RECORDED INFORMATION Block Start

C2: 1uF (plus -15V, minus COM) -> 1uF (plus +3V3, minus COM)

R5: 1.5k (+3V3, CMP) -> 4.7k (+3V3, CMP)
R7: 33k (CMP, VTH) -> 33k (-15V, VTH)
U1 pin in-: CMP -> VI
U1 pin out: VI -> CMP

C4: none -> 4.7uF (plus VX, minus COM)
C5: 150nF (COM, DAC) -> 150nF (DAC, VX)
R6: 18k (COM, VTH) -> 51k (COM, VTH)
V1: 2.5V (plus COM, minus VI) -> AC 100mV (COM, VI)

RECORDED INFORMATION Block End
RECORDED INFORMATION Block Start

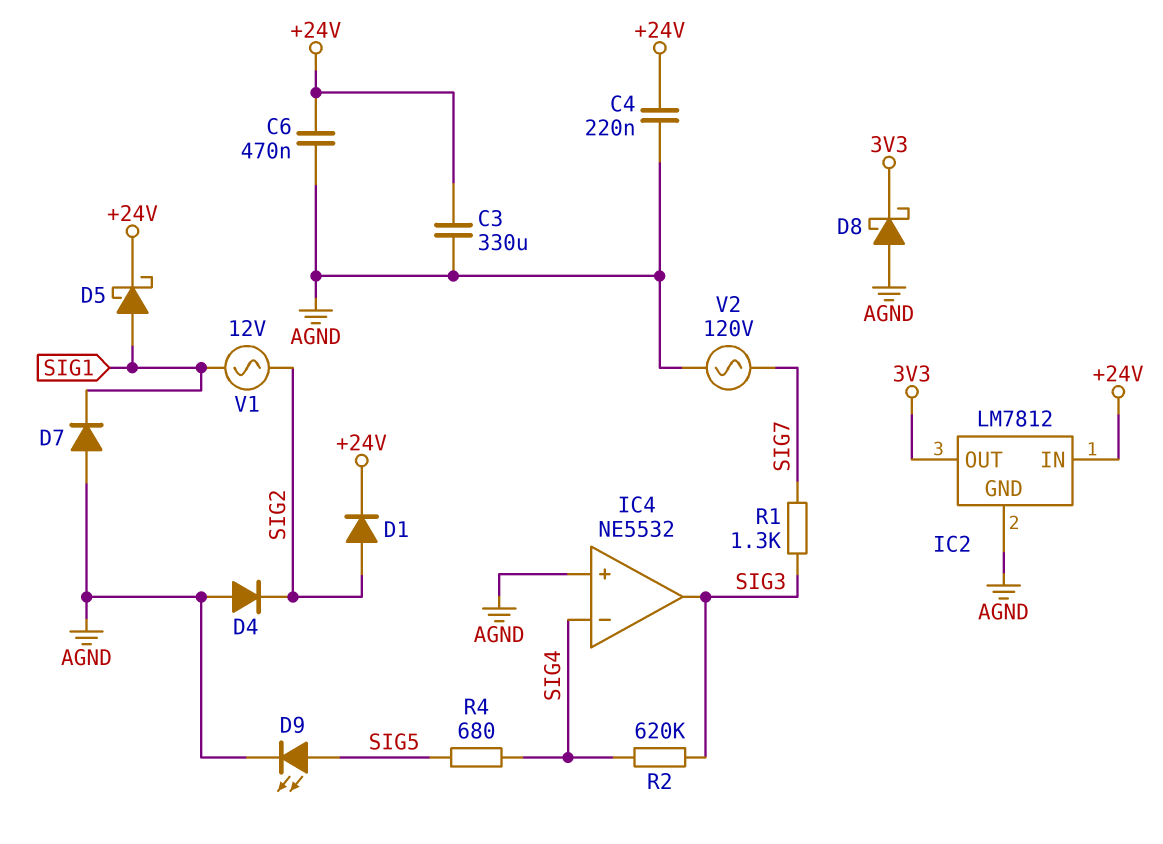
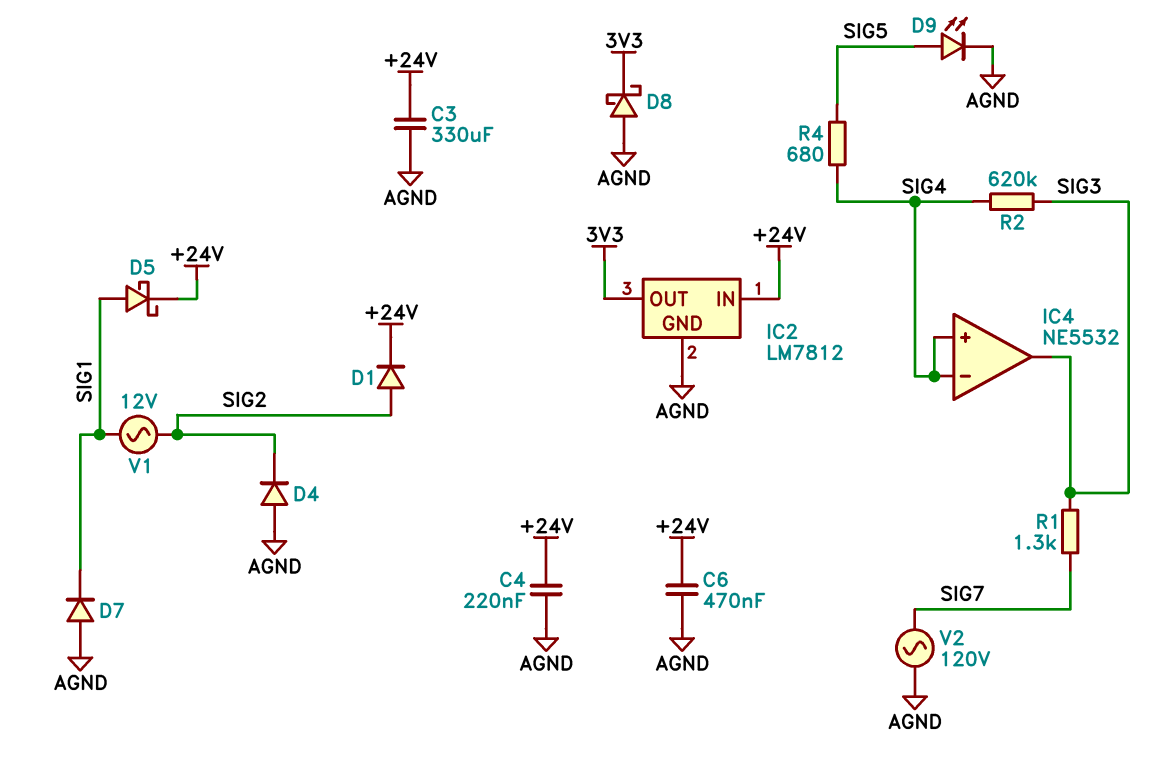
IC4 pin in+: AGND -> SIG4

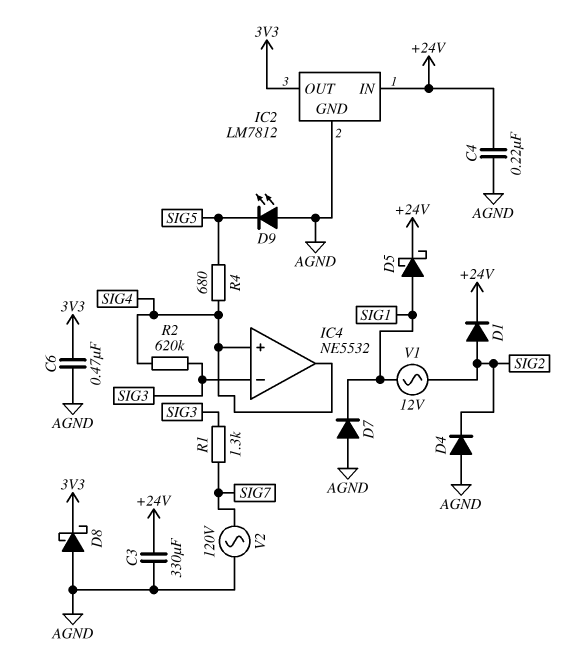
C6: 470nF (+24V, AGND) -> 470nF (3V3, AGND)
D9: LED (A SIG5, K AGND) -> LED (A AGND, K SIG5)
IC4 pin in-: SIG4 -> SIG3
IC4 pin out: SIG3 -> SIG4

RECORDED INFORMATION Block End

Retype exactly the lines above, from the one with "C2: 1uF (plus" through the one with "V1: 2.5V (plus", inclusive.

SOLVED PROBLEM
C2: 1uF (plus -15V, minus COM) -> 1uF (plus +3V3, minus COM)

R5: 1.5k (+3V3, CMP) -> 4.7k (+3V3, CMP)
R7: 33k (CMP, VTH) -> 33k (-15V, VTH)
U1 pin in-: CMP -> VI
U1 pin out: VI -> CMP

C4: none -> 4.7uF (plus VX, minus COM)
C5: 150nF (COM, DAC) -> 150nF (DAC, VX)
R6: 18k (COM, VTH) -> 51k (COM, VTH)
V1: 2.5V (plus COM, minus VI) -> AC 100mV (COM, VI)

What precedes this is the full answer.